→ WHAT YOU SHOULD DO:
Pick every line with "epithelium" from the material below.

Contour labeling entries:
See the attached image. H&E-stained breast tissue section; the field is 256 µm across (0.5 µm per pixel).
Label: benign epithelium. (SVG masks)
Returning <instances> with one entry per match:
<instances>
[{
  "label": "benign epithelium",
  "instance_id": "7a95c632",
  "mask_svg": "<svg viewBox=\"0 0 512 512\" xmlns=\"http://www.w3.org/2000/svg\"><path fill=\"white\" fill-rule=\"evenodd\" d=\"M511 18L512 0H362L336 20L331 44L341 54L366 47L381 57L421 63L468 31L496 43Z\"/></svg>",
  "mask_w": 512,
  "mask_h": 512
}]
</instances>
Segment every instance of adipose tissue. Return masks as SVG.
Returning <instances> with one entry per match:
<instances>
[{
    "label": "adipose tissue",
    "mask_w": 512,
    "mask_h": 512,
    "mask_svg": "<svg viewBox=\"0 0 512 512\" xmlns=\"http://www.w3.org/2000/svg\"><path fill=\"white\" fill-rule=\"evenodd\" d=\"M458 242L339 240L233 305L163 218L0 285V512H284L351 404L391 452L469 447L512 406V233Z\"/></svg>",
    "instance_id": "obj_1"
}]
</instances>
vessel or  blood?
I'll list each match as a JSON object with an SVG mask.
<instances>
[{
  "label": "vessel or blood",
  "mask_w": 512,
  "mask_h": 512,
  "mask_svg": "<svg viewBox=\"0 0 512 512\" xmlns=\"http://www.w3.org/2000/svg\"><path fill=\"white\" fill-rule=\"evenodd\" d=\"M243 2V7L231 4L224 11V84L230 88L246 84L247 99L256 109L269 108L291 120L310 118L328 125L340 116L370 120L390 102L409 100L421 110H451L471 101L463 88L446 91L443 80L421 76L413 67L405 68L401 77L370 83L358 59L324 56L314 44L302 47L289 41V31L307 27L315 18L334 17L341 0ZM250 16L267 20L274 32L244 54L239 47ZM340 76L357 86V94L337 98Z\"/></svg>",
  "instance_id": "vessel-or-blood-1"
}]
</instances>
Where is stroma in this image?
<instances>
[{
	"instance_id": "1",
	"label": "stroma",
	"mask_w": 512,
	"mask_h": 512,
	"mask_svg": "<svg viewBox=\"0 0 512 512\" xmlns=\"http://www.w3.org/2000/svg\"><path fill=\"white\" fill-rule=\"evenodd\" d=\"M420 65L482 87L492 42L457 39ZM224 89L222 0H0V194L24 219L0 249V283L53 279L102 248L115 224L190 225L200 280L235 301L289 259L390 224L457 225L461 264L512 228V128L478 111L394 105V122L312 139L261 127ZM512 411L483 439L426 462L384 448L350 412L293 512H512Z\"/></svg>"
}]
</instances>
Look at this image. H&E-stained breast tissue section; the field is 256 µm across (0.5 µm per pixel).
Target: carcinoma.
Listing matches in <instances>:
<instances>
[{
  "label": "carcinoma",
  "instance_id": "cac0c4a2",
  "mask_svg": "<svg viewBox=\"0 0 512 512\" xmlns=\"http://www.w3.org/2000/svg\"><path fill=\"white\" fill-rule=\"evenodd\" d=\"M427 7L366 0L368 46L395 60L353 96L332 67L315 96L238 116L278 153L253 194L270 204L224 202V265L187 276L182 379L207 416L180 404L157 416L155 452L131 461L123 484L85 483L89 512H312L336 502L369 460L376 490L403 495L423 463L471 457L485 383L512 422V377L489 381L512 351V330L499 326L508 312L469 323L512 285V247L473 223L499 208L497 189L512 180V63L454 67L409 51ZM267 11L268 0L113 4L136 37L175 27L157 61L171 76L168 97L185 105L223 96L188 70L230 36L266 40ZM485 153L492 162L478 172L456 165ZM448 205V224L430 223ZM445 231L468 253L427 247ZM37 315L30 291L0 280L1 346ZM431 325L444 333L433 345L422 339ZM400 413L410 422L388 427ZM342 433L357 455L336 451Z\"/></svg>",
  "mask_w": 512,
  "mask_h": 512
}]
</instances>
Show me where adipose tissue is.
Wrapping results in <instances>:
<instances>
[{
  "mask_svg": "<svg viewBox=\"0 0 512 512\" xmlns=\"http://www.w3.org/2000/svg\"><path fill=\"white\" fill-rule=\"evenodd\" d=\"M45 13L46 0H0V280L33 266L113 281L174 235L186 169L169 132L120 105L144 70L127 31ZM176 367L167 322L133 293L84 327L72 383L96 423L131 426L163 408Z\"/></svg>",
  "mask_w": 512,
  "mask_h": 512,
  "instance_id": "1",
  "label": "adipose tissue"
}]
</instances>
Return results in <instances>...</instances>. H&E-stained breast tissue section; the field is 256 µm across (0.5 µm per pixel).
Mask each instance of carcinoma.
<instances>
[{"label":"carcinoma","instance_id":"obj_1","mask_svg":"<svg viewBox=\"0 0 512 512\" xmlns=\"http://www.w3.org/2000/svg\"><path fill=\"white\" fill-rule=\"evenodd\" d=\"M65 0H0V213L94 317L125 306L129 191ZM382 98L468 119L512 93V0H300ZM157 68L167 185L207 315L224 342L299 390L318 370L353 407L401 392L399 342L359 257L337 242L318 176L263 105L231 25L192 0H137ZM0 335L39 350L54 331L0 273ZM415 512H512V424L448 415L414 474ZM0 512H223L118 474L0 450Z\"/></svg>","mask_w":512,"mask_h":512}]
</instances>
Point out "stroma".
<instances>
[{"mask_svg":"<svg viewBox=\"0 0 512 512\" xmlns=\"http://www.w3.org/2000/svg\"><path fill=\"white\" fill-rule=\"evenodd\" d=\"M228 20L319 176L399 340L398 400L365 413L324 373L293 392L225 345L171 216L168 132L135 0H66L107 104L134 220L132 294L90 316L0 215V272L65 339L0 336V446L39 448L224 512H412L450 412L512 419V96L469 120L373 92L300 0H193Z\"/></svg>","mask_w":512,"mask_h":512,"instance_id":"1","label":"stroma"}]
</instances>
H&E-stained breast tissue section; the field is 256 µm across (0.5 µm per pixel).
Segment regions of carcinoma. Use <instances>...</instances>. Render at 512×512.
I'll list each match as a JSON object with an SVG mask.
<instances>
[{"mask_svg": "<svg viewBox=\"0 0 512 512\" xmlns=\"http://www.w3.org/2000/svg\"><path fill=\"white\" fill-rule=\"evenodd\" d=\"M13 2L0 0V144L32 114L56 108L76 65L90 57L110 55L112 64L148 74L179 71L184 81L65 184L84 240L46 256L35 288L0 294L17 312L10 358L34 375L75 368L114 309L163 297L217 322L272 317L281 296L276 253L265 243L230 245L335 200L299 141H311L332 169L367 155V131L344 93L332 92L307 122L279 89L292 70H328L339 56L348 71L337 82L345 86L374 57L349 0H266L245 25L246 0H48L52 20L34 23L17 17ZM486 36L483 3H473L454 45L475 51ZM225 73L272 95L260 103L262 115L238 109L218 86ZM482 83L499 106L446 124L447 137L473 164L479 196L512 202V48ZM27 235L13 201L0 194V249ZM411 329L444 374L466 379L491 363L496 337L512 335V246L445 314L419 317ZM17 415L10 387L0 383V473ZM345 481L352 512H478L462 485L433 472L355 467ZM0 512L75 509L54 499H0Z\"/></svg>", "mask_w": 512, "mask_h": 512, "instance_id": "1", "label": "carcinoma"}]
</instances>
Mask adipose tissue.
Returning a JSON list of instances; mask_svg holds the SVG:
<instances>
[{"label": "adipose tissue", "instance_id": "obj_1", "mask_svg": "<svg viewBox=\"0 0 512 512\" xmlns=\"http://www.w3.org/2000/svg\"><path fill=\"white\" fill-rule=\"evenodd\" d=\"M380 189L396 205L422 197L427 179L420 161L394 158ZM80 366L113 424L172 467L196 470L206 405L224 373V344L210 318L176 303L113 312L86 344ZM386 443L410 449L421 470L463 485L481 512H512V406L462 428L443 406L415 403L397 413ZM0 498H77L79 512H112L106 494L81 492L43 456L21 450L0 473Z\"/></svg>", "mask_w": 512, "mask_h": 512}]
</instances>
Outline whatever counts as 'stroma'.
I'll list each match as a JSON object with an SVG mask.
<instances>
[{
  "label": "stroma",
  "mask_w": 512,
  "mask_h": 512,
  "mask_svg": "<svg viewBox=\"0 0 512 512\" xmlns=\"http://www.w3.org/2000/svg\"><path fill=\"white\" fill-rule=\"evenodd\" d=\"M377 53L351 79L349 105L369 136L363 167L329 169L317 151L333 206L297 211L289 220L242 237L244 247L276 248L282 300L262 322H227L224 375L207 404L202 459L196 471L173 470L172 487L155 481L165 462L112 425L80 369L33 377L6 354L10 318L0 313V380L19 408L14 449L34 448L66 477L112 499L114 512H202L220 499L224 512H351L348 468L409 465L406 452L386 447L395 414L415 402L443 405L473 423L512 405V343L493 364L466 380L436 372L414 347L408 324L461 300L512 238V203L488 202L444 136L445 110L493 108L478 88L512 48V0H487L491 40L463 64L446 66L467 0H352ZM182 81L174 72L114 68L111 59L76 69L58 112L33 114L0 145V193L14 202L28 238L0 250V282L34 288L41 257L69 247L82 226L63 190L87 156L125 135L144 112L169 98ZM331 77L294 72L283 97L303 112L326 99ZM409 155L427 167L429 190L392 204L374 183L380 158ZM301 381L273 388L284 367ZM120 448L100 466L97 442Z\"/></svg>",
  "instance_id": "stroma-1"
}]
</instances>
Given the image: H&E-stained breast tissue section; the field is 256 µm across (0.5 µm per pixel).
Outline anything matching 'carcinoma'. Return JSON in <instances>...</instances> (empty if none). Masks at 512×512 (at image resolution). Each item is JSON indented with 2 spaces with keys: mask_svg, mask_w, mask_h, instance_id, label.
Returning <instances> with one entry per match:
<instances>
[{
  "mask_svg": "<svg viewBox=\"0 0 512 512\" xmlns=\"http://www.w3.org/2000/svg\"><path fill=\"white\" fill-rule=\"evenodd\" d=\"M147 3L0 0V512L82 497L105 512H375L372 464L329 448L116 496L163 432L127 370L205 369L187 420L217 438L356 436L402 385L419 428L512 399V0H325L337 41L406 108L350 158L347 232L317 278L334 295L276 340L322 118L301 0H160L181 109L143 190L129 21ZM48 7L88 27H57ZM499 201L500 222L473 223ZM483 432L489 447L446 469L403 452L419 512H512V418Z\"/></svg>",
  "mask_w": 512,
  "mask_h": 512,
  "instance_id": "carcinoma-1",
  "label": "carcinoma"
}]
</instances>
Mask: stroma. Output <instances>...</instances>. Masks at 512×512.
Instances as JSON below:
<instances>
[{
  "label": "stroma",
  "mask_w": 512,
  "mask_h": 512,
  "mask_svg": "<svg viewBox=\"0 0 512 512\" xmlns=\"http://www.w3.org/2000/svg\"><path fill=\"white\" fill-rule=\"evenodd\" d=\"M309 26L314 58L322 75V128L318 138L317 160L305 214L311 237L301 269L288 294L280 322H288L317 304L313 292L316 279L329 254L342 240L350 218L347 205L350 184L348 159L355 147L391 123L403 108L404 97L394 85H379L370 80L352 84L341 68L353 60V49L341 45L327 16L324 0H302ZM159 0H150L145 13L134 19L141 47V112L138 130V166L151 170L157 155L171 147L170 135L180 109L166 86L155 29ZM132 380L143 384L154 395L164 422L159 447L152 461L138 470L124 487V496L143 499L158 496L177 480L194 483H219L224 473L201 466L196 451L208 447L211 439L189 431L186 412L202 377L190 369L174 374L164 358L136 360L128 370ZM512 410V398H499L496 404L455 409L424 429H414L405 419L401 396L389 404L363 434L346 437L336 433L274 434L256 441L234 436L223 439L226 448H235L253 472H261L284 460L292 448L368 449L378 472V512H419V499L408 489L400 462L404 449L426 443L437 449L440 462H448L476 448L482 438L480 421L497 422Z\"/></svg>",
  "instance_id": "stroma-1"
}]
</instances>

→ WRITTEN REPLY:
Label: benign epithelium. (SVG masks)
  "label": "benign epithelium",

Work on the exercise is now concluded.